* RECORDS *
* * * * *
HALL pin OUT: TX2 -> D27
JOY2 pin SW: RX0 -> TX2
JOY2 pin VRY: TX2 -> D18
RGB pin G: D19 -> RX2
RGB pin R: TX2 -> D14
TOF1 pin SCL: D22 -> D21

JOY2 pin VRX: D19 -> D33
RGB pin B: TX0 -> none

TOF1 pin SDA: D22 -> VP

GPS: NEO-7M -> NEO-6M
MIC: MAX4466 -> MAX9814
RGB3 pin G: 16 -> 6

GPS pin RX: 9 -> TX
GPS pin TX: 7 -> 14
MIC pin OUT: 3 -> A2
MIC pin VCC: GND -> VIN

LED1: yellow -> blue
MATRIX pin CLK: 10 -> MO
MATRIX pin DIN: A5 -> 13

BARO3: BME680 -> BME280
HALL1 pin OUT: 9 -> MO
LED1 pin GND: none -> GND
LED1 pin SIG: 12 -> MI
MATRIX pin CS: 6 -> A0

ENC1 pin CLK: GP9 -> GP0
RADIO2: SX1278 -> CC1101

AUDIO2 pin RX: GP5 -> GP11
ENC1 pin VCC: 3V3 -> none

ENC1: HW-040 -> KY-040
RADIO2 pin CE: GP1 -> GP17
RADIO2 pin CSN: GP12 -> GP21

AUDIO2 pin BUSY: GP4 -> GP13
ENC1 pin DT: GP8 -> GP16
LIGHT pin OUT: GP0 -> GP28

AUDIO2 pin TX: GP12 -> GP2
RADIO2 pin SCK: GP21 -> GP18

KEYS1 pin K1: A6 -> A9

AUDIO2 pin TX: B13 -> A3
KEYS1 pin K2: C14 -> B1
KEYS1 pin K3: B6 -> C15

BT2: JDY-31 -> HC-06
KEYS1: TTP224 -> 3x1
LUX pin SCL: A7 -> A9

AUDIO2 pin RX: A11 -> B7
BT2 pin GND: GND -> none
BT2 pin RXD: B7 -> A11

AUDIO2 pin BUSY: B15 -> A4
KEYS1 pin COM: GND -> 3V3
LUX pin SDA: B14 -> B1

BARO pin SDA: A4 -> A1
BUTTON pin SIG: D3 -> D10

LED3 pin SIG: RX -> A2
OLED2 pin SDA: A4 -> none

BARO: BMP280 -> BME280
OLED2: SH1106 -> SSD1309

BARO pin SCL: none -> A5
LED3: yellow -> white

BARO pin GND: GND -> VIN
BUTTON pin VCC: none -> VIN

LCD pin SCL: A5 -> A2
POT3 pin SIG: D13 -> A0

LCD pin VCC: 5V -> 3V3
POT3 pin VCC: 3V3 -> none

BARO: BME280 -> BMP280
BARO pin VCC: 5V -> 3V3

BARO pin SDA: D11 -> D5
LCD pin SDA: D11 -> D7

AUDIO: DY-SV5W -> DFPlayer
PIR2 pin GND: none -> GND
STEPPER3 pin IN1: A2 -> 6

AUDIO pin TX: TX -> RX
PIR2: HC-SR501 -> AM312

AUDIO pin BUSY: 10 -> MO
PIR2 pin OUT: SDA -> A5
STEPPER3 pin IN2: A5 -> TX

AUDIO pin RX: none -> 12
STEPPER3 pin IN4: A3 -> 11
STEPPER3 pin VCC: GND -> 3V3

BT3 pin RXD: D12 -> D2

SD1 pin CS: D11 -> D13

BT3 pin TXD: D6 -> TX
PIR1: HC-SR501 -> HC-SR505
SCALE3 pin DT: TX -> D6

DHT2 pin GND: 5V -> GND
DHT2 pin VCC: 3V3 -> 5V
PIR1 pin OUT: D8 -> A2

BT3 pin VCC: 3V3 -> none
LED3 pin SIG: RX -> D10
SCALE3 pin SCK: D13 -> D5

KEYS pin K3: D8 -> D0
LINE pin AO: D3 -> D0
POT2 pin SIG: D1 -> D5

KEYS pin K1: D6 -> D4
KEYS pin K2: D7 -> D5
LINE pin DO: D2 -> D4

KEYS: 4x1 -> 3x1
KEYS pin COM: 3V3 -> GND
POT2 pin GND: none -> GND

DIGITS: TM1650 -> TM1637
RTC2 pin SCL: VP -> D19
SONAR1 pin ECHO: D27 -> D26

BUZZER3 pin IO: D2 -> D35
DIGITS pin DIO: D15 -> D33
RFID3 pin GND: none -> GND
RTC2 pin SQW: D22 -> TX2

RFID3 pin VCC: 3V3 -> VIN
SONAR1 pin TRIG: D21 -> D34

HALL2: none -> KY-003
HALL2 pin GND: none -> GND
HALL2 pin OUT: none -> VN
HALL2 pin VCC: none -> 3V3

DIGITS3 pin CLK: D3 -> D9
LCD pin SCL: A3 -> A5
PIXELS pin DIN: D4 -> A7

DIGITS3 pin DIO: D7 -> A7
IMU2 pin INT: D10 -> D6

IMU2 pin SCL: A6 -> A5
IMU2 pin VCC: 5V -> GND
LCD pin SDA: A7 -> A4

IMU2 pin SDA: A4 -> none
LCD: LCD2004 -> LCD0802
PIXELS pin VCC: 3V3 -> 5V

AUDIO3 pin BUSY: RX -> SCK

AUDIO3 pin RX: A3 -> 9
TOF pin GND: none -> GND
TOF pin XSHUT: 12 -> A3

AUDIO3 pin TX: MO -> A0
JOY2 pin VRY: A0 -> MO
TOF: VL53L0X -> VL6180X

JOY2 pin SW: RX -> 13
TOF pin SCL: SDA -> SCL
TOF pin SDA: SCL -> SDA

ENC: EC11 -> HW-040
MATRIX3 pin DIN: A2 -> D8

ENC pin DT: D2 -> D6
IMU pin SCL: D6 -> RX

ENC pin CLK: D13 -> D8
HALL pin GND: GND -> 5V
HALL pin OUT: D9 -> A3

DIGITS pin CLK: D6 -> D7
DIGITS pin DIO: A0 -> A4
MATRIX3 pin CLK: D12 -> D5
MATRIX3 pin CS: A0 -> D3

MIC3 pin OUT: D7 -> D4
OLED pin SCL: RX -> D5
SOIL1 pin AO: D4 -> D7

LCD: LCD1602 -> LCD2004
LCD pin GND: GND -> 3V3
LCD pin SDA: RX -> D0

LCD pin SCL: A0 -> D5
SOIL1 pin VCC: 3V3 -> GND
* * * * *
* PROBLEM DETAILS *
Write out the material from the first line to the last, exactly.

* YOUR RESPONSE *
HALL pin OUT: TX2 -> D27
JOY2 pin SW: RX0 -> TX2
JOY2 pin VRY: TX2 -> D18
RGB pin G: D19 -> RX2
RGB pin R: TX2 -> D14
TOF1 pin SCL: D22 -> D21

JOY2 pin VRX: D19 -> D33
RGB pin B: TX0 -> none

TOF1 pin SDA: D22 -> VP

GPS: NEO-7M -> NEO-6M
MIC: MAX4466 -> MAX9814
RGB3 pin G: 16 -> 6

GPS pin RX: 9 -> TX
GPS pin TX: 7 -> 14
MIC pin OUT: 3 -> A2
MIC pin VCC: GND -> VIN

LED1: yellow -> blue
MATRIX pin CLK: 10 -> MO
MATRIX pin DIN: A5 -> 13

BARO3: BME680 -> BME280
HALL1 pin OUT: 9 -> MO
LED1 pin GND: none -> GND
LED1 pin SIG: 12 -> MI
MATRIX pin CS: 6 -> A0

ENC1 pin CLK: GP9 -> GP0
RADIO2: SX1278 -> CC1101

AUDIO2 pin RX: GP5 -> GP11
ENC1 pin VCC: 3V3 -> none

ENC1: HW-040 -> KY-040
RADIO2 pin CE: GP1 -> GP17
RADIO2 pin CSN: GP12 -> GP21

AUDIO2 pin BUSY: GP4 -> GP13
ENC1 pin DT: GP8 -> GP16
LIGHT pin OUT: GP0 -> GP28

AUDIO2 pin TX: GP12 -> GP2
RADIO2 pin SCK: GP21 -> GP18

KEYS1 pin K1: A6 -> A9

AUDIO2 pin TX: B13 -> A3
KEYS1 pin K2: C14 -> B1
KEYS1 pin K3: B6 -> C15

BT2: JDY-31 -> HC-06
KEYS1: TTP224 -> 3x1
LUX pin SCL: A7 -> A9

AUDIO2 pin RX: A11 -> B7
BT2 pin GND: GND -> none
BT2 pin RXD: B7 -> A11

AUDIO2 pin BUSY: B15 -> A4
KEYS1 pin COM: GND -> 3V3
LUX pin SDA: B14 -> B1

BARO pin SDA: A4 -> A1
BUTTON pin SIG: D3 -> D10

LED3 pin SIG: RX -> A2
OLED2 pin SDA: A4 -> none

BARO: BMP280 -> BME280
OLED2: SH1106 -> SSD1309

BARO pin SCL: none -> A5
LED3: yellow -> white

BARO pin GND: GND -> VIN
BUTTON pin VCC: none -> VIN

LCD pin SCL: A5 -> A2
POT3 pin SIG: D13 -> A0

LCD pin VCC: 5V -> 3V3
POT3 pin VCC: 3V3 -> none

BARO: BME280 -> BMP280
BARO pin VCC: 5V -> 3V3

BARO pin SDA: D11 -> D5
LCD pin SDA: D11 -> D7

AUDIO: DY-SV5W -> DFPlayer
PIR2 pin GND: none -> GND
STEPPER3 pin IN1: A2 -> 6

AUDIO pin TX: TX -> RX
PIR2: HC-SR501 -> AM312

AUDIO pin BUSY: 10 -> MO
PIR2 pin OUT: SDA -> A5
STEPPER3 pin IN2: A5 -> TX

AUDIO pin RX: none -> 12
STEPPER3 pin IN4: A3 -> 11
STEPPER3 pin VCC: GND -> 3V3

BT3 pin RXD: D12 -> D2

SD1 pin CS: D11 -> D13

BT3 pin TXD: D6 -> TX
PIR1: HC-SR501 -> HC-SR505
SCALE3 pin DT: TX -> D6

DHT2 pin GND: 5V -> GND
DHT2 pin VCC: 3V3 -> 5V
PIR1 pin OUT: D8 -> A2

BT3 pin VCC: 3V3 -> none
LED3 pin SIG: RX -> D10
SCALE3 pin SCK: D13 -> D5

KEYS pin K3: D8 -> D0
LINE pin AO: D3 -> D0
POT2 pin SIG: D1 -> D5

KEYS pin K1: D6 -> D4
KEYS pin K2: D7 -> D5
LINE pin DO: D2 -> D4

KEYS: 4x1 -> 3x1
KEYS pin COM: 3V3 -> GND
POT2 pin GND: none -> GND

DIGITS: TM1650 -> TM1637
RTC2 pin SCL: VP -> D19
SONAR1 pin ECHO: D27 -> D26

BUZZER3 pin IO: D2 -> D35
DIGITS pin DIO: D15 -> D33
RFID3 pin GND: none -> GND
RTC2 pin SQW: D22 -> TX2

RFID3 pin VCC: 3V3 -> VIN
SONAR1 pin TRIG: D21 -> D34

HALL2: none -> KY-003
HALL2 pin GND: none -> GND
HALL2 pin OUT: none -> VN
HALL2 pin VCC: none -> 3V3

DIGITS3 pin CLK: D3 -> D9
LCD pin SCL: A3 -> A5
PIXELS pin DIN: D4 -> A7

DIGITS3 pin DIO: D7 -> A7
IMU2 pin INT: D10 -> D6

IMU2 pin SCL: A6 -> A5
IMU2 pin VCC: 5V -> GND
LCD pin SDA: A7 -> A4

IMU2 pin SDA: A4 -> none
LCD: LCD2004 -> LCD0802
PIXELS pin VCC: 3V3 -> 5V

AUDIO3 pin BUSY: RX -> SCK

AUDIO3 pin RX: A3 -> 9
TOF pin GND: none -> GND
TOF pin XSHUT: 12 -> A3

AUDIO3 pin TX: MO -> A0
JOY2 pin VRY: A0 -> MO
TOF: VL53L0X -> VL6180X

JOY2 pin SW: RX -> 13
TOF pin SCL: SDA -> SCL
TOF pin SDA: SCL -> SDA

ENC: EC11 -> HW-040
MATRIX3 pin DIN: A2 -> D8

ENC pin DT: D2 -> D6
IMU pin SCL: D6 -> RX

ENC pin CLK: D13 -> D8
HALL pin GND: GND -> 5V
HALL pin OUT: D9 -> A3

DIGITS pin CLK: D6 -> D7
DIGITS pin DIO: A0 -> A4
MATRIX3 pin CLK: D12 -> D5
MATRIX3 pin CS: A0 -> D3

MIC3 pin OUT: D7 -> D4
OLED pin SCL: RX -> D5
SOIL1 pin AO: D4 -> D7

LCD: LCD1602 -> LCD2004
LCD pin GND: GND -> 3V3
LCD pin SDA: RX -> D0

LCD pin SCL: A0 -> D5
SOIL1 pin VCC: 3V3 -> GND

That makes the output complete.